_Task details_
Please write out everything from the start of the entries down to the line containing "purple cross: rotated 14 degrees clockwise", changing "cyan rectangle" to "teal rectangle" and keeping all else as it is. Leave the pictures out of your answer.
-- START OF Record excerpts --
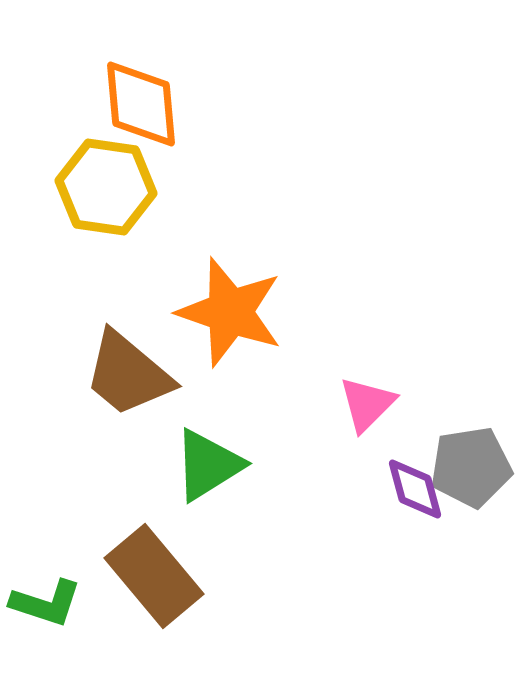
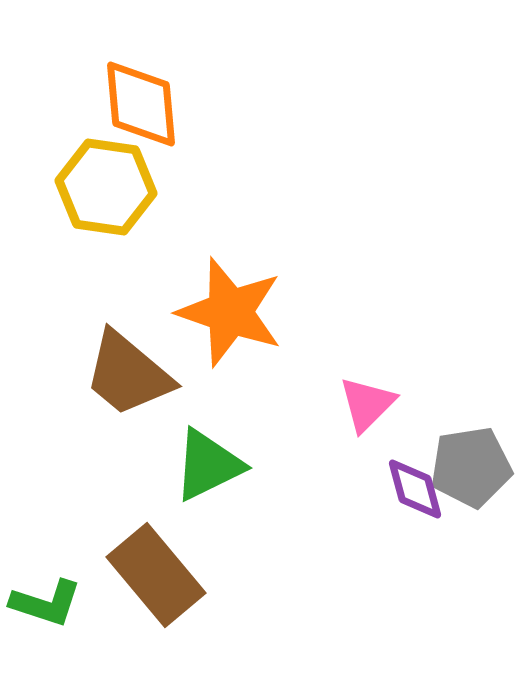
green triangle: rotated 6 degrees clockwise
brown rectangle: moved 2 px right, 1 px up
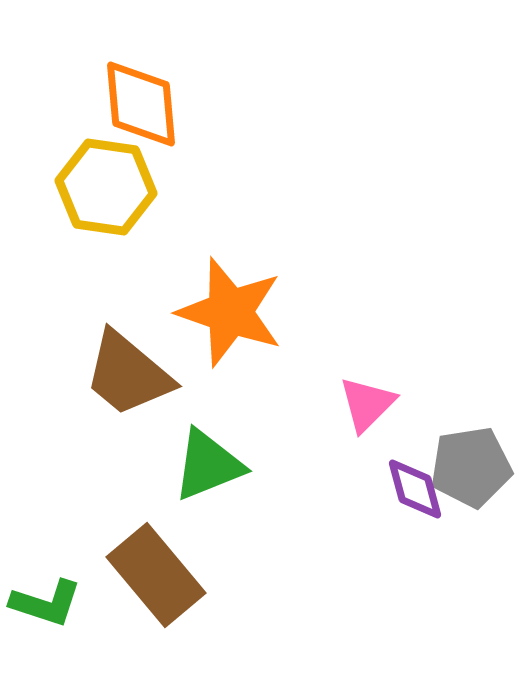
green triangle: rotated 4 degrees clockwise
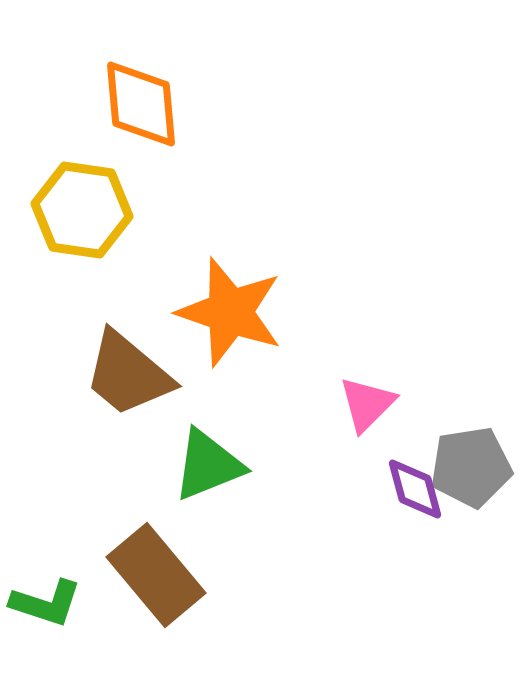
yellow hexagon: moved 24 px left, 23 px down
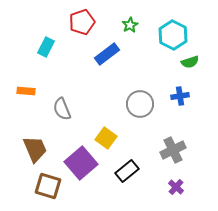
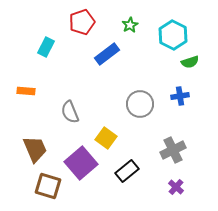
gray semicircle: moved 8 px right, 3 px down
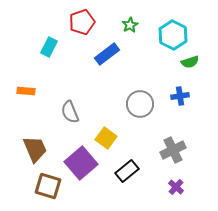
cyan rectangle: moved 3 px right
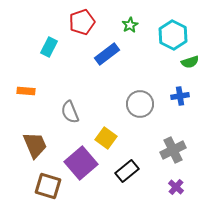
brown trapezoid: moved 4 px up
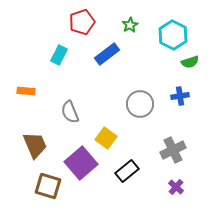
cyan rectangle: moved 10 px right, 8 px down
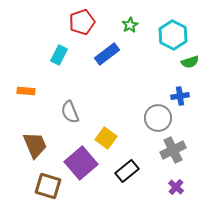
gray circle: moved 18 px right, 14 px down
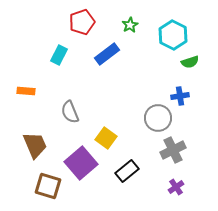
purple cross: rotated 14 degrees clockwise
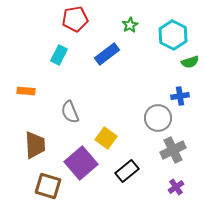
red pentagon: moved 7 px left, 3 px up; rotated 10 degrees clockwise
brown trapezoid: rotated 20 degrees clockwise
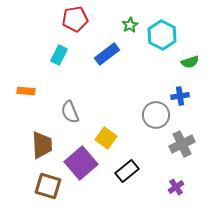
cyan hexagon: moved 11 px left
gray circle: moved 2 px left, 3 px up
brown trapezoid: moved 7 px right
gray cross: moved 9 px right, 6 px up
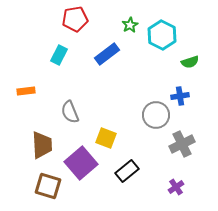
orange rectangle: rotated 12 degrees counterclockwise
yellow square: rotated 15 degrees counterclockwise
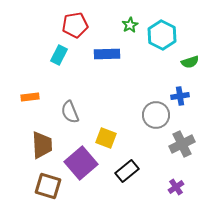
red pentagon: moved 6 px down
blue rectangle: rotated 35 degrees clockwise
orange rectangle: moved 4 px right, 6 px down
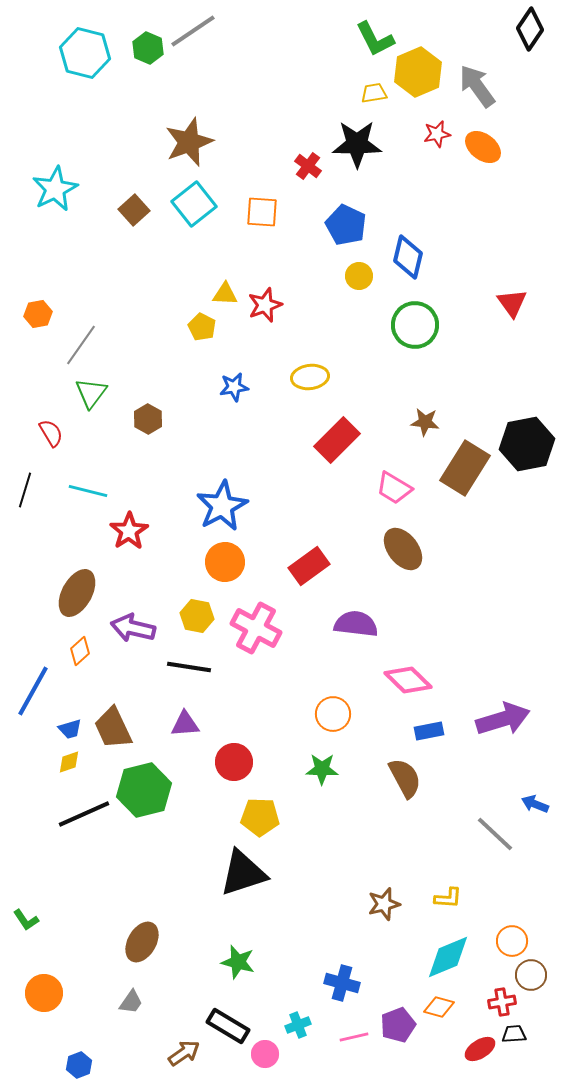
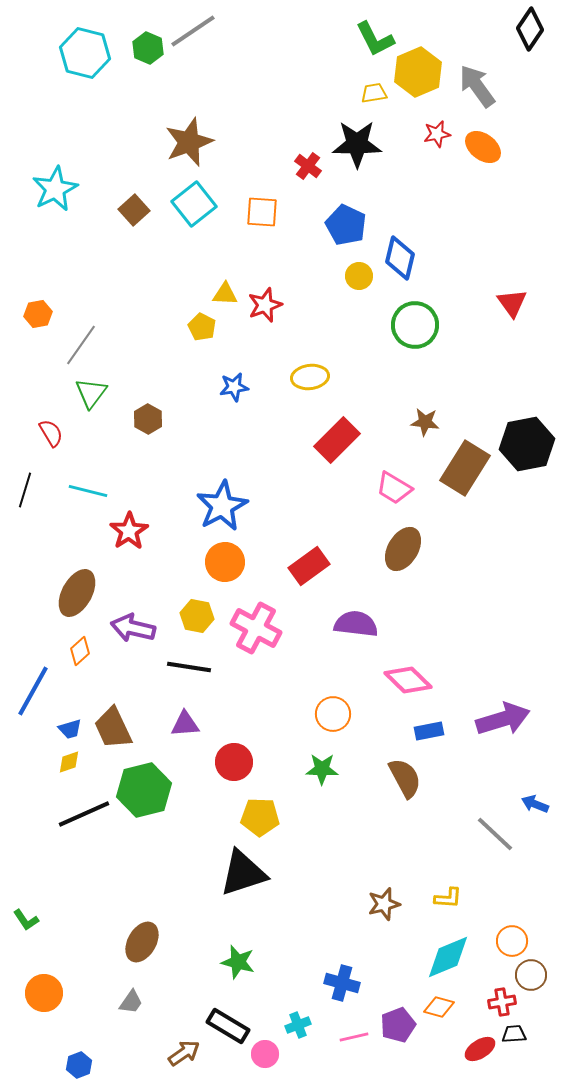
blue diamond at (408, 257): moved 8 px left, 1 px down
brown ellipse at (403, 549): rotated 69 degrees clockwise
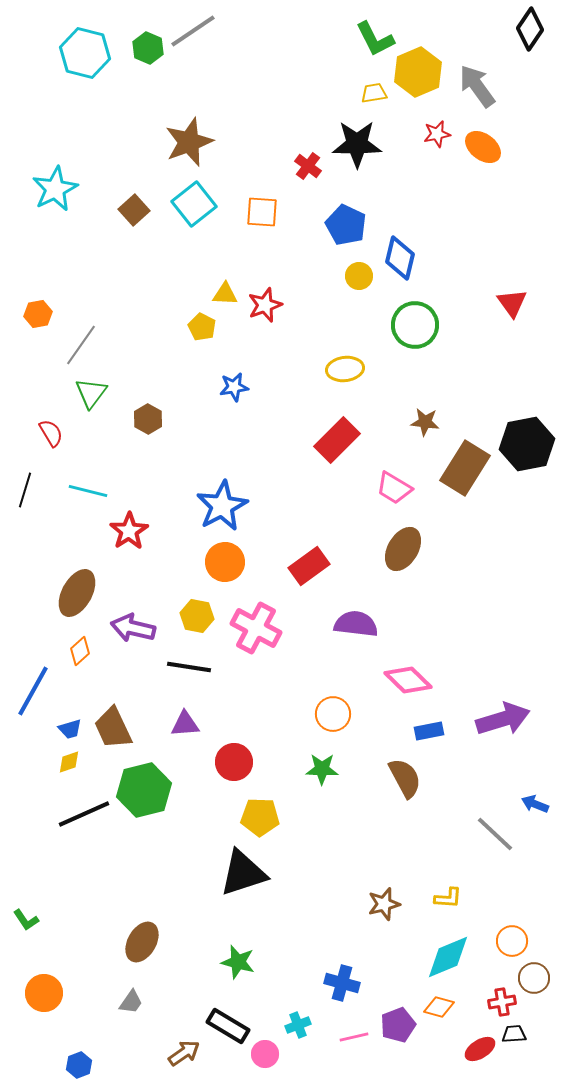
yellow ellipse at (310, 377): moved 35 px right, 8 px up
brown circle at (531, 975): moved 3 px right, 3 px down
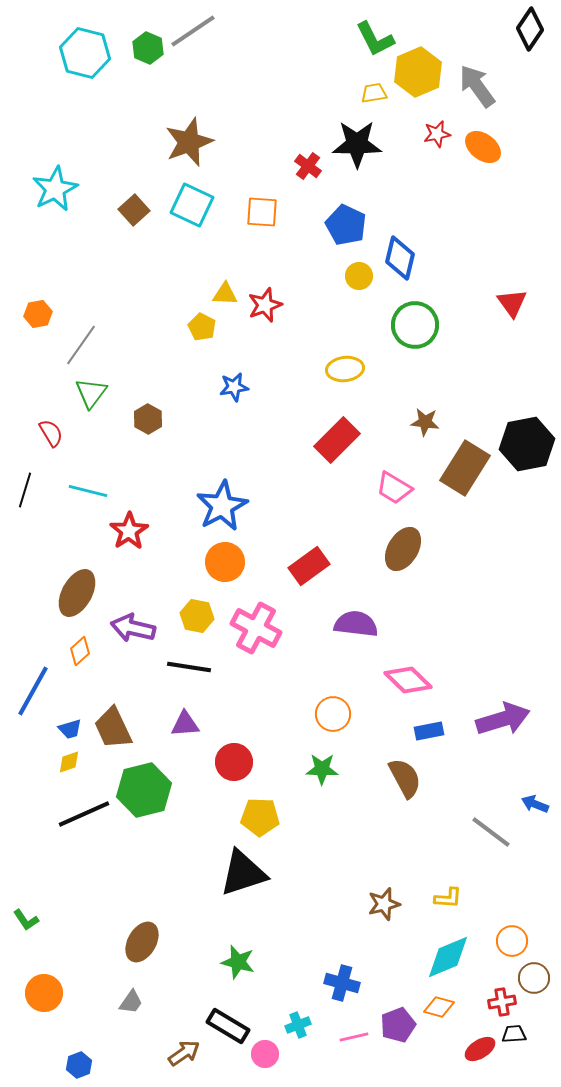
cyan square at (194, 204): moved 2 px left, 1 px down; rotated 27 degrees counterclockwise
gray line at (495, 834): moved 4 px left, 2 px up; rotated 6 degrees counterclockwise
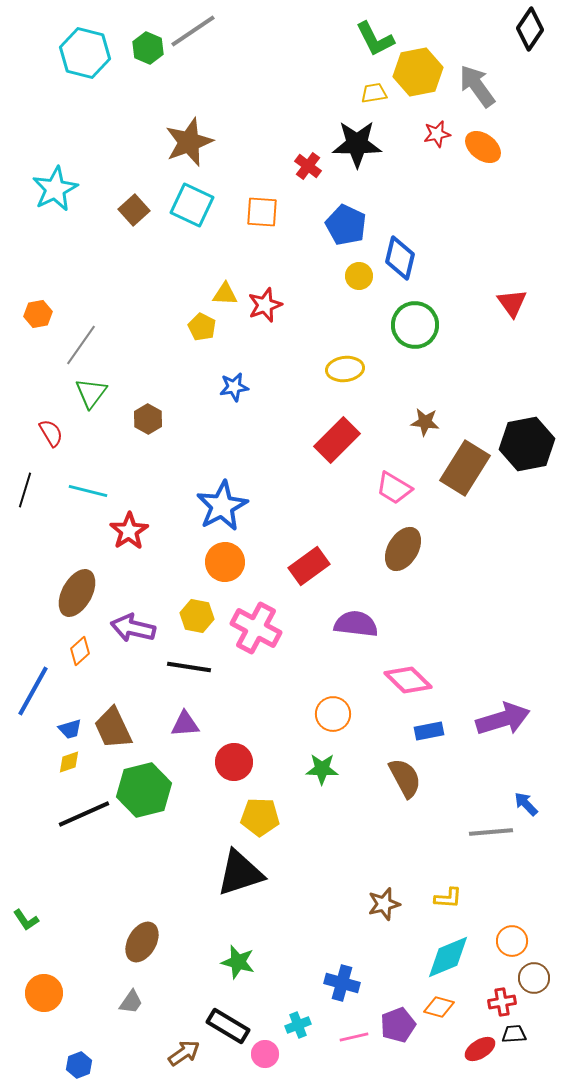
yellow hexagon at (418, 72): rotated 12 degrees clockwise
blue arrow at (535, 804): moved 9 px left; rotated 24 degrees clockwise
gray line at (491, 832): rotated 42 degrees counterclockwise
black triangle at (243, 873): moved 3 px left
-- END OF Record excerpts --
_Written response_
green triangle: rotated 6 degrees clockwise
brown rectangle: moved 2 px right, 1 px up
green triangle: rotated 4 degrees clockwise
yellow hexagon: moved 24 px left, 23 px down
gray semicircle: moved 8 px right, 3 px down
teal rectangle: moved 3 px right
brown trapezoid: moved 4 px up
teal rectangle: moved 10 px right, 8 px down
gray circle: moved 18 px right, 14 px down
purple cross: rotated 14 degrees clockwise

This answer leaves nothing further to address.